### Instructions to follow:
The goal here is an exact copy of the entries below, without their pictures.

### Supplied records:
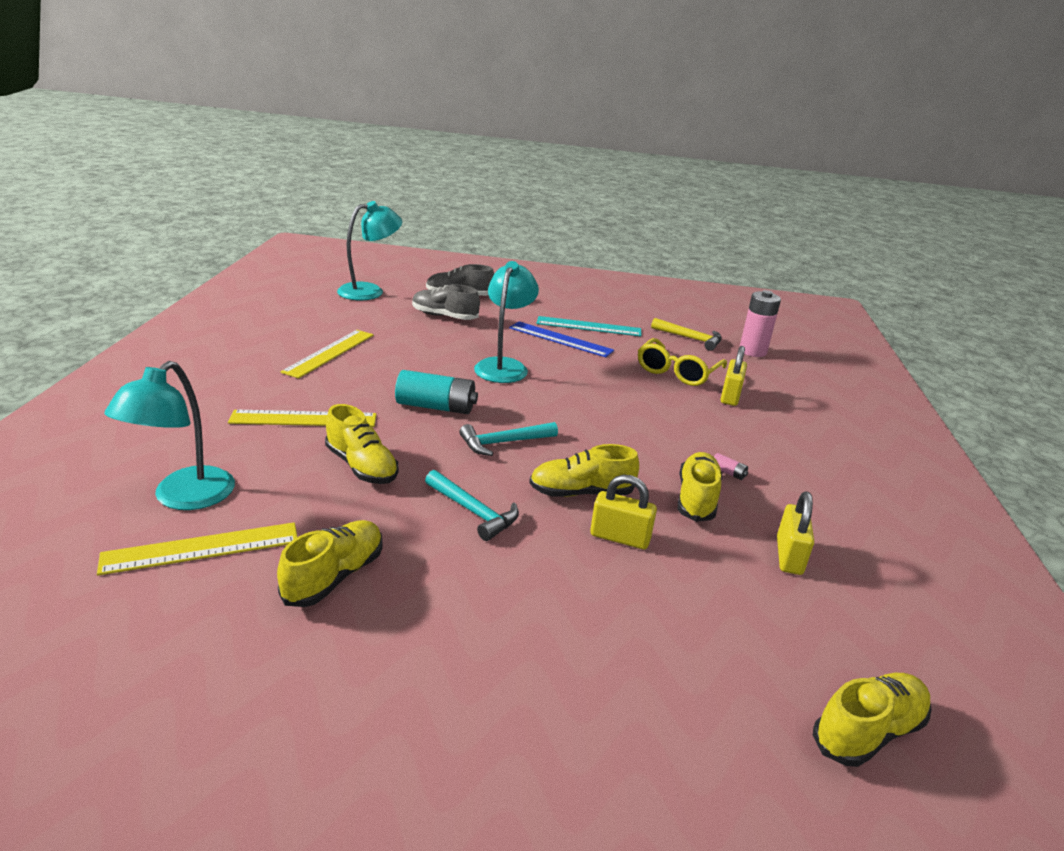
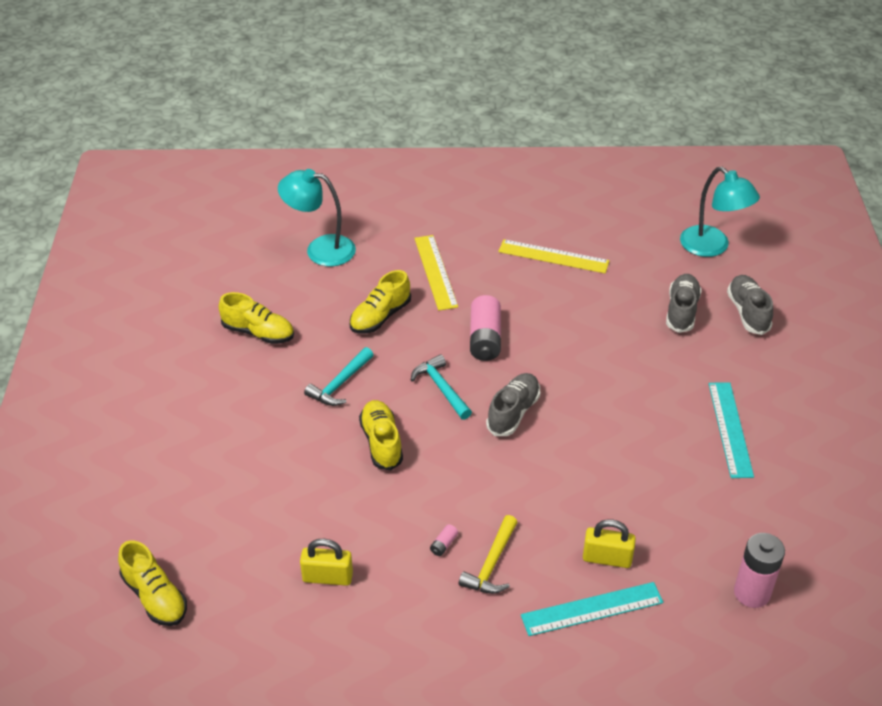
camera: 85 degrees right, 15 degrees up
(201, 548) = (274, 272): yellow ruler -> none
(436, 407) = (485, 339): turquoise battery -> pink battery
(504, 366) = (587, 370): turquoise lamp -> none
(550, 409) = (513, 412): none -> grey shoe
(560, 339) = (678, 407): blue ruler -> none
(620, 537) = (328, 468): yellow padlock -> none
(677, 372) = (646, 511): yellow glasses -> none
(690, 338) = (754, 527): yellow hammer -> yellow hammer (491, 564)
(696, 499) = (394, 518): yellow shoe -> none
(786, 412) = (592, 609): none -> turquoise ruler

### Response box:
camera: 85 degrees right, 15 degrees up
(201, 548) = (274, 272): yellow ruler -> none
(436, 407) = (485, 339): turquoise battery -> pink battery
(504, 366) = (587, 370): turquoise lamp -> none
(550, 409) = (513, 412): none -> grey shoe
(560, 339) = (678, 407): blue ruler -> none
(620, 537) = (328, 468): yellow padlock -> none
(677, 372) = (646, 511): yellow glasses -> none
(690, 338) = (754, 527): yellow hammer -> yellow hammer (491, 564)
(696, 499) = (394, 518): yellow shoe -> none
(786, 412) = (592, 609): none -> turquoise ruler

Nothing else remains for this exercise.